### Given records
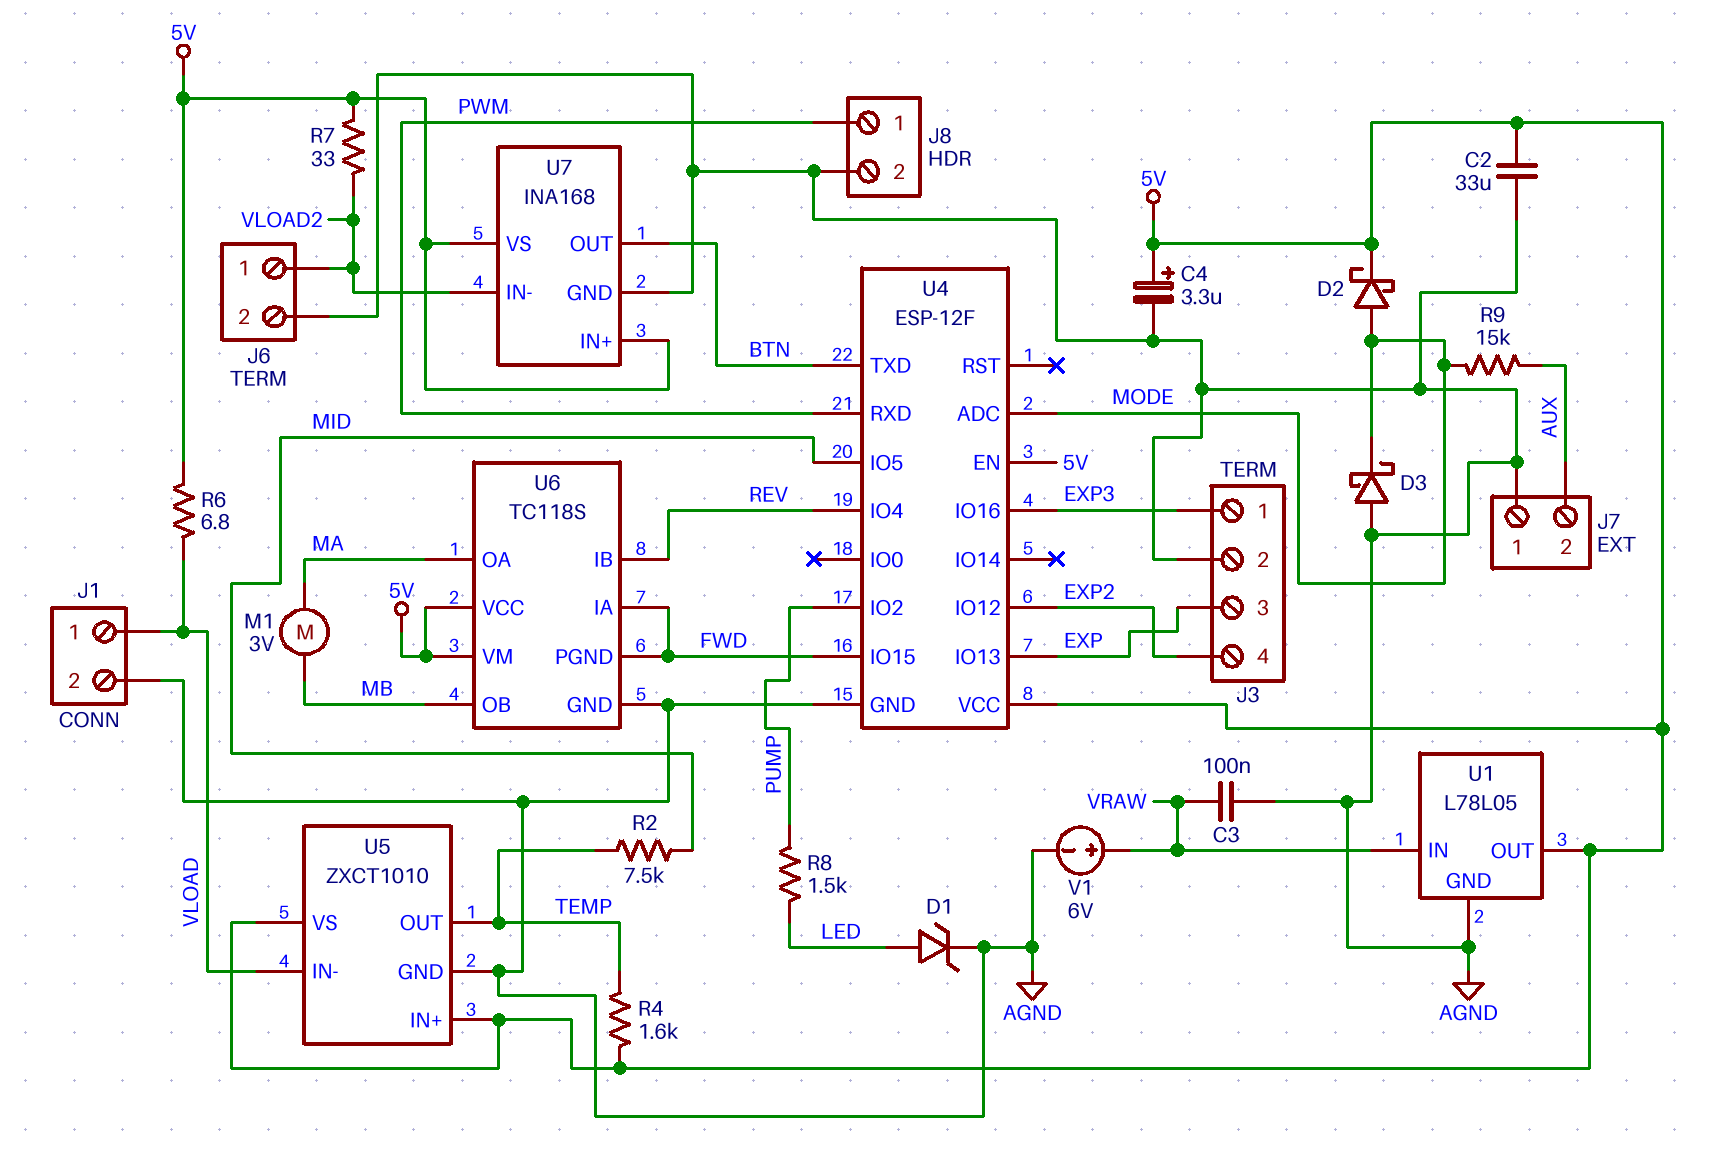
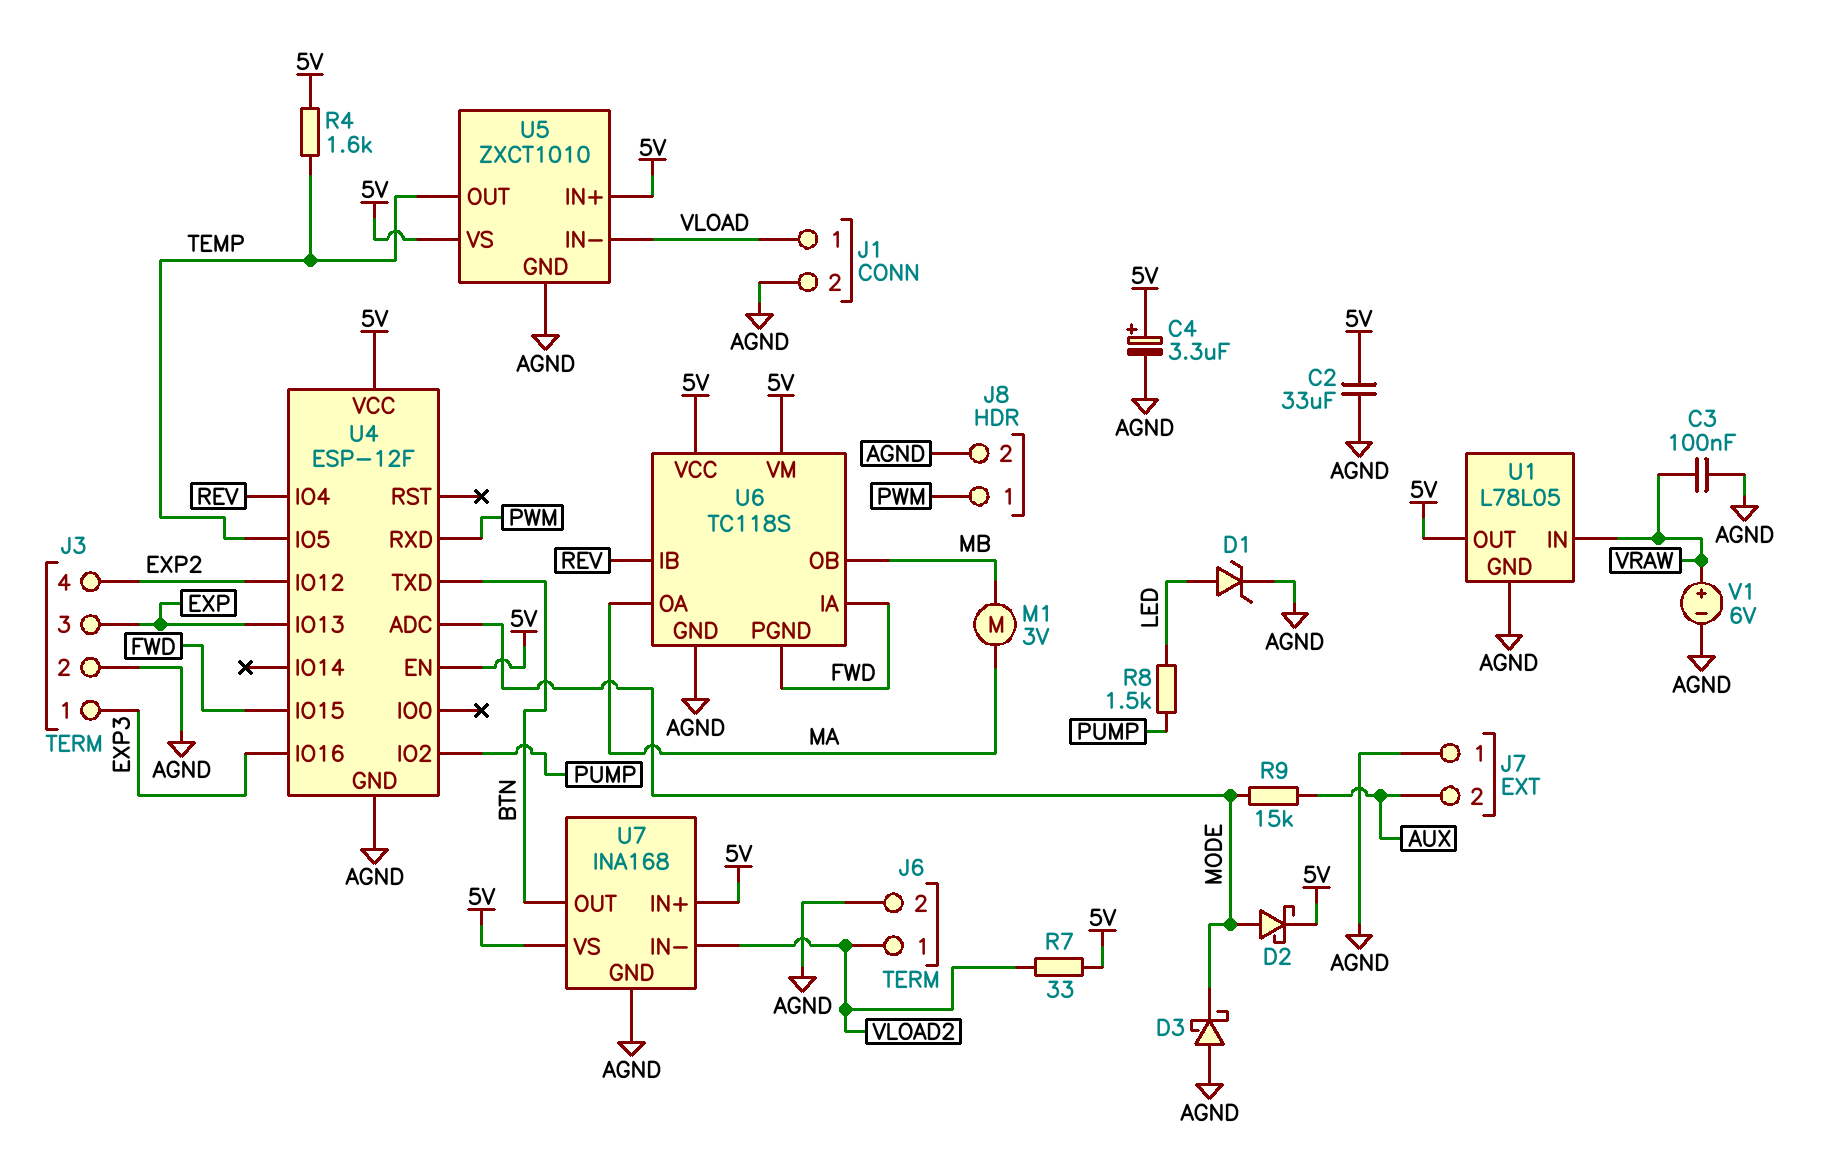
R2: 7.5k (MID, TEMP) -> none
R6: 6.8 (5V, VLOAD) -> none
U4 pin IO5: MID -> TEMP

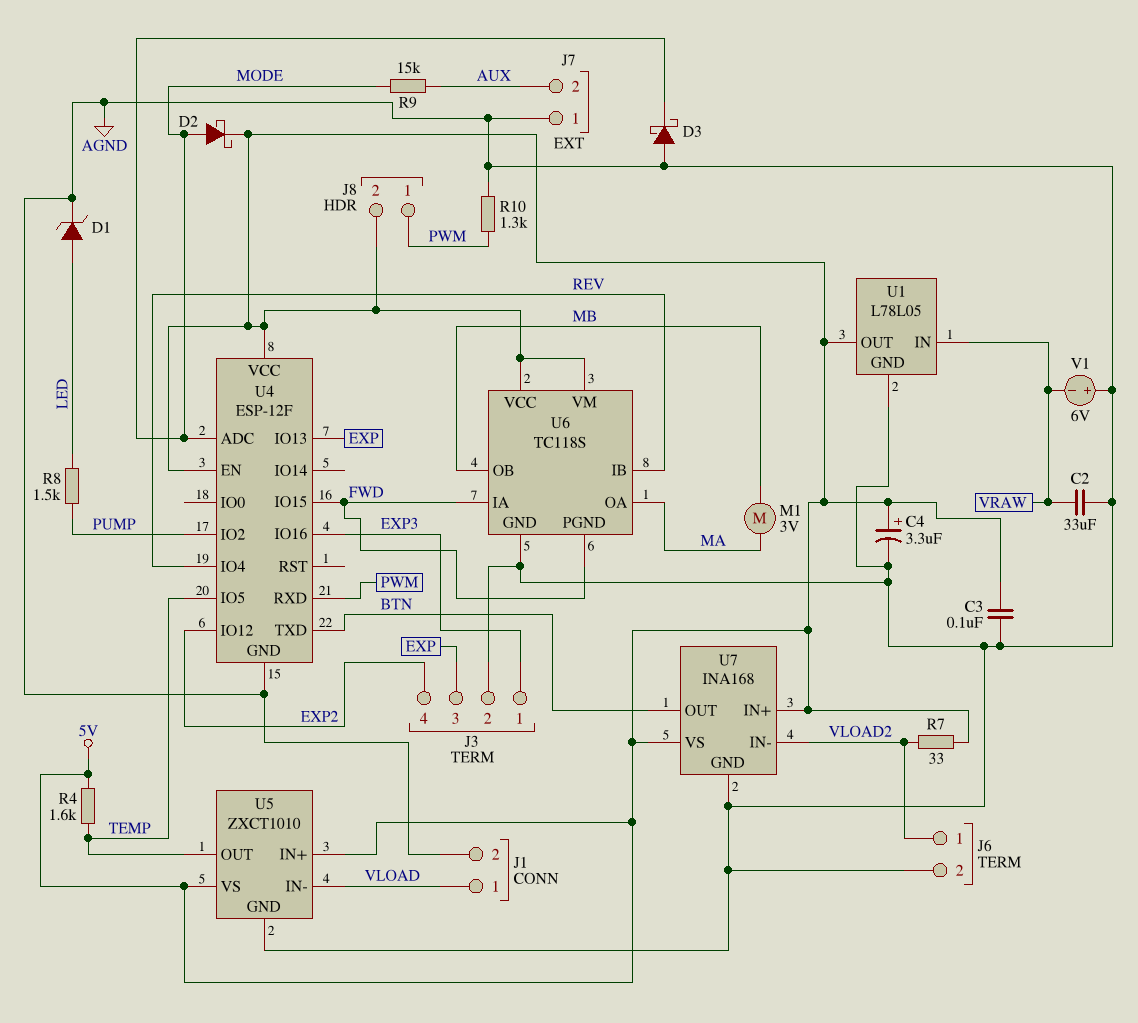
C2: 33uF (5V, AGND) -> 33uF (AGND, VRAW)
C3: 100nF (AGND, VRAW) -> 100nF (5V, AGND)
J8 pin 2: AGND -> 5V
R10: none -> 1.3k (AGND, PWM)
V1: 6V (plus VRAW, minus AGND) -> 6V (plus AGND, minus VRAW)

### Exercise aim
Output the entries above verbatim. Omit the images.

### Response to the exercise
R2: 7.5k (MID, TEMP) -> none
R6: 6.8 (5V, VLOAD) -> none
U4 pin IO5: MID -> TEMP

C2: 33uF (5V, AGND) -> 33uF (AGND, VRAW)
C3: 100nF (AGND, VRAW) -> 100nF (5V, AGND)
J8 pin 2: AGND -> 5V
R10: none -> 1.3k (AGND, PWM)
V1: 6V (plus VRAW, minus AGND) -> 6V (plus AGND, minus VRAW)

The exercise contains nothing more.